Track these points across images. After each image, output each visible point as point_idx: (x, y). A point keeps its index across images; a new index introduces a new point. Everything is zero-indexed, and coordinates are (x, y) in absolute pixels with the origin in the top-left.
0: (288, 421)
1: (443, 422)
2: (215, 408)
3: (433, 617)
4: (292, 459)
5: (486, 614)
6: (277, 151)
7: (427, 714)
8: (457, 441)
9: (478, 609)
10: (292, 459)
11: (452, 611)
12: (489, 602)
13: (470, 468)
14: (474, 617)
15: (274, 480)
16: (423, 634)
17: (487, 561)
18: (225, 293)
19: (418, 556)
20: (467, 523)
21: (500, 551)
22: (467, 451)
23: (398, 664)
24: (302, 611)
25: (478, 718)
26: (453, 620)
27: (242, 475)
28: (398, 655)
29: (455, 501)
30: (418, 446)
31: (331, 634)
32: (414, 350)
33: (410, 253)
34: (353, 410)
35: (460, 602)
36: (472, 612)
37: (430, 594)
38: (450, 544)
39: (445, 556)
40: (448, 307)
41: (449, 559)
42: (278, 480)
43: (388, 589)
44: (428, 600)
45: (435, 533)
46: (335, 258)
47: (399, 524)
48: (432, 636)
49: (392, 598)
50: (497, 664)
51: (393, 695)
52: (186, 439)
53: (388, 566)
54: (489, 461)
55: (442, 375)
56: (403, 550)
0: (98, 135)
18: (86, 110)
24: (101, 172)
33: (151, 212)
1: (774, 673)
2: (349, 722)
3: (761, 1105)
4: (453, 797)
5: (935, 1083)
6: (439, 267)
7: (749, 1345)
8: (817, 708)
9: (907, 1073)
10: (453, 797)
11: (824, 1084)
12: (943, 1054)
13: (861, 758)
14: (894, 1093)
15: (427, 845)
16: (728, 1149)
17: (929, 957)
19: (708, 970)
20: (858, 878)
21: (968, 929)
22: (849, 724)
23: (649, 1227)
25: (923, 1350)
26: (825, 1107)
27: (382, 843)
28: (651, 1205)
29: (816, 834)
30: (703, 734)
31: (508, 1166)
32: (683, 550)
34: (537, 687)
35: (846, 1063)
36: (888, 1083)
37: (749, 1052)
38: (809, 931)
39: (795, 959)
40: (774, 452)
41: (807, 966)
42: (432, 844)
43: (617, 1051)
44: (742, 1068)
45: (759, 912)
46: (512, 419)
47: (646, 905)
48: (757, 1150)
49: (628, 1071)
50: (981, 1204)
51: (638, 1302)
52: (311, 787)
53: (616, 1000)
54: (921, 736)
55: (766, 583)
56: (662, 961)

========================================================================

Copy the entire listing above word for word, keeping every line in its original order.

# Solution to the problem
Track these points across images. After each image, output each visible point as point_idx: (x, y). A point keeps its index across images; a new index introduces a new point. Everything is zero-indexed, and coordinates are (x, y) in absolute pixels with the origin in the top-left.
0: (288, 421)
1: (443, 422)
2: (215, 408)
3: (433, 617)
4: (292, 459)
5: (486, 614)
6: (277, 151)
7: (427, 714)
8: (457, 441)
9: (478, 609)
10: (292, 459)
11: (452, 611)
12: (489, 602)
13: (470, 468)
14: (474, 617)
15: (274, 480)
16: (423, 634)
17: (487, 561)
18: (225, 293)
19: (418, 556)
20: (467, 523)
21: (500, 551)
22: (467, 451)
23: (398, 664)
24: (302, 611)
25: (478, 718)
26: (453, 620)
27: (242, 475)
28: (398, 655)
29: (455, 501)
30: (418, 446)
31: (331, 634)
32: (414, 350)
33: (410, 253)
34: (353, 410)
35: (460, 602)
36: (472, 612)
37: (430, 594)
38: (450, 544)
39: (445, 556)
40: (448, 307)
41: (449, 559)
42: (278, 480)
43: (388, 589)
44: (428, 600)
45: (435, 533)
46: (335, 258)
47: (399, 524)
48: (432, 636)
49: (392, 598)
50: (497, 664)
51: (393, 695)
52: (186, 439)
53: (388, 566)
54: (489, 461)
55: (442, 375)
56: (403, 550)
0: (98, 135)
18: (86, 110)
24: (101, 172)
33: (151, 212)
1: (774, 673)
2: (349, 722)
3: (761, 1105)
4: (453, 797)
5: (935, 1083)
6: (439, 267)
7: (749, 1345)
8: (817, 708)
9: (907, 1073)
10: (453, 797)
11: (824, 1084)
12: (943, 1054)
13: (861, 758)
14: (894, 1093)
15: (427, 845)
16: (728, 1149)
17: (929, 957)
19: (708, 970)
20: (858, 878)
21: (968, 929)
22: (849, 724)
23: (649, 1227)
25: (923, 1350)
26: (825, 1107)
27: (382, 843)
28: (651, 1205)
29: (816, 834)
30: (703, 734)
31: (508, 1166)
32: (683, 550)
34: (537, 687)
35: (846, 1063)
36: (888, 1083)
37: (749, 1052)
38: (809, 931)
39: (795, 959)
40: (774, 452)
41: (807, 966)
42: (432, 844)
43: (617, 1051)
44: (742, 1068)
45: (759, 912)
46: (512, 419)
47: (646, 905)
48: (757, 1150)
49: (628, 1071)
50: (981, 1204)
51: (638, 1302)
52: (311, 787)
53: (616, 1000)
54: (921, 736)
55: (766, 583)
56: (662, 961)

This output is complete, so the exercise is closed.